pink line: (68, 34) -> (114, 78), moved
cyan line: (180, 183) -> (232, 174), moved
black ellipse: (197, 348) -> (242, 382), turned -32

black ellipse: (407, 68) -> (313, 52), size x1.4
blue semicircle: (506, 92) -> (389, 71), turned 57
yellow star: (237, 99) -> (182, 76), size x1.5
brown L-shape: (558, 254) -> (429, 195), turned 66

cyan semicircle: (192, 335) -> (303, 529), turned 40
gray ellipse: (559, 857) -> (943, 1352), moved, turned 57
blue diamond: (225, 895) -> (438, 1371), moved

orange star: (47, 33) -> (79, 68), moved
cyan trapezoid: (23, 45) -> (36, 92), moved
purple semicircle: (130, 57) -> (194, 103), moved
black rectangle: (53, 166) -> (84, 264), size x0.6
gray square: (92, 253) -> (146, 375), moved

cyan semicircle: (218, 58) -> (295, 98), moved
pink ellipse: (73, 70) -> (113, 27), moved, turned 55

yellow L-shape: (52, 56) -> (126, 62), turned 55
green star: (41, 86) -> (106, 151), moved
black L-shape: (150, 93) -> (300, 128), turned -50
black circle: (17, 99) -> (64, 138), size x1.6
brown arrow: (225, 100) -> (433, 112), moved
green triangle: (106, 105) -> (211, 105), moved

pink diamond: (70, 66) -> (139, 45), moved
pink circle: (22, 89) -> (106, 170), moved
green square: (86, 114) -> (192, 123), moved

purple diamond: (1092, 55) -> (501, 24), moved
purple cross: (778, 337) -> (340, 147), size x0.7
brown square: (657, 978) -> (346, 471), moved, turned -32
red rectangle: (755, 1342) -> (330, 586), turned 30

★ ★ ★

[WHAT YOU ARE ASKED TO DO]: Pull each line holding "turned" out of the listing.

[SOLUTION TO THE EXERCISE]:
black ellipse: (197, 348) -> (242, 382), turned -32
blue semicircle: (506, 92) -> (389, 71), turned 57
brown L-shape: (558, 254) -> (429, 195), turned 66
cyan semicircle: (192, 335) -> (303, 529), turned 40
gray ellipse: (559, 857) -> (943, 1352), moved, turned 57
pink ellipse: (73, 70) -> (113, 27), moved, turned 55
yellow L-shape: (52, 56) -> (126, 62), turned 55
black L-shape: (150, 93) -> (300, 128), turned -50
brown square: (657, 978) -> (346, 471), moved, turned -32
red rectangle: (755, 1342) -> (330, 586), turned 30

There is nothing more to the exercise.